* PROBLEM DESCRIPTION: Please give again, word for word, the line that contains "U10: NOR (in" and every line after it to the end of the data, with no other lines.

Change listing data
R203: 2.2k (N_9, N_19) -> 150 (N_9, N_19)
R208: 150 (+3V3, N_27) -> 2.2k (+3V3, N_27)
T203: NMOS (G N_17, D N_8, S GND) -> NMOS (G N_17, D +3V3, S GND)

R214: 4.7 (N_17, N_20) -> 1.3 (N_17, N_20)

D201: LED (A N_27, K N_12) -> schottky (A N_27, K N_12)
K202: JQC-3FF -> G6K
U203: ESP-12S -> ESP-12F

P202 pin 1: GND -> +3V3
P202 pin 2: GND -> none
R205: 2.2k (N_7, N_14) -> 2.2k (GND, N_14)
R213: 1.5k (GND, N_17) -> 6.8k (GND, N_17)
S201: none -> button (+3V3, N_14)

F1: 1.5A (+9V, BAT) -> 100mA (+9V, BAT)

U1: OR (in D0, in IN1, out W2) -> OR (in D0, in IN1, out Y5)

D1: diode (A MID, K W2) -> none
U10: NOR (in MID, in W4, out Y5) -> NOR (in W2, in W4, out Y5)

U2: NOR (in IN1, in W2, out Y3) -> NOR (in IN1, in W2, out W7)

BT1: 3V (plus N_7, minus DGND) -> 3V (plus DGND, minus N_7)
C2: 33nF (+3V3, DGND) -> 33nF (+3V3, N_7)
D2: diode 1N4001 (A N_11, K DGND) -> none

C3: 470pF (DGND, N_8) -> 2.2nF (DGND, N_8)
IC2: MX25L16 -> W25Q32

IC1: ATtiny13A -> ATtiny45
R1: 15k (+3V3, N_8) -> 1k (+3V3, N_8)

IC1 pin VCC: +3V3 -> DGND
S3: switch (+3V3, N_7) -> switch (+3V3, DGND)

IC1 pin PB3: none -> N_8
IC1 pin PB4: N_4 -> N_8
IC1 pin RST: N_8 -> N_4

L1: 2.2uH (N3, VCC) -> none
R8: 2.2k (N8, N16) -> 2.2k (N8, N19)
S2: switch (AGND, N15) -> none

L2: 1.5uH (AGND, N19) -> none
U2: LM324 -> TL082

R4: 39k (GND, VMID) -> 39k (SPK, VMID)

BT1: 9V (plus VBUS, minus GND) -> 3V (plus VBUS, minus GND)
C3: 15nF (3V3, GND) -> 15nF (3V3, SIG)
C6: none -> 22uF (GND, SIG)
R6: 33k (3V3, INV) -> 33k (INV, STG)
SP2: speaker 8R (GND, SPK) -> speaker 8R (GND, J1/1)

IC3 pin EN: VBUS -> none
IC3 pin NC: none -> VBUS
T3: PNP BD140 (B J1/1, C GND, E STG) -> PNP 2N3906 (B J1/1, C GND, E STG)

* RESPONSE TO THE EXERCISE:
U10: NOR (in MID, in W4, out Y5) -> NOR (in W2, in W4, out Y5)

U2: NOR (in IN1, in W2, out Y3) -> NOR (in IN1, in W2, out W7)

BT1: 3V (plus N_7, minus DGND) -> 3V (plus DGND, minus N_7)
C2: 33nF (+3V3, DGND) -> 33nF (+3V3, N_7)
D2: diode 1N4001 (A N_11, K DGND) -> none

C3: 470pF (DGND, N_8) -> 2.2nF (DGND, N_8)
IC2: MX25L16 -> W25Q32

IC1: ATtiny13A -> ATtiny45
R1: 15k (+3V3, N_8) -> 1k (+3V3, N_8)

IC1 pin VCC: +3V3 -> DGND
S3: switch (+3V3, N_7) -> switch (+3V3, DGND)

IC1 pin PB3: none -> N_8
IC1 pin PB4: N_4 -> N_8
IC1 pin RST: N_8 -> N_4

L1: 2.2uH (N3, VCC) -> none
R8: 2.2k (N8, N16) -> 2.2k (N8, N19)
S2: switch (AGND, N15) -> none

L2: 1.5uH (AGND, N19) -> none
U2: LM324 -> TL082

R4: 39k (GND, VMID) -> 39k (SPK, VMID)

BT1: 9V (plus VBUS, minus GND) -> 3V (plus VBUS, minus GND)
C3: 15nF (3V3, GND) -> 15nF (3V3, SIG)
C6: none -> 22uF (GND, SIG)
R6: 33k (3V3, INV) -> 33k (INV, STG)
SP2: speaker 8R (GND, SPK) -> speaker 8R (GND, J1/1)

IC3 pin EN: VBUS -> none
IC3 pin NC: none -> VBUS
T3: PNP BD140 (B J1/1, C GND, E STG) -> PNP 2N3906 (B J1/1, C GND, E STG)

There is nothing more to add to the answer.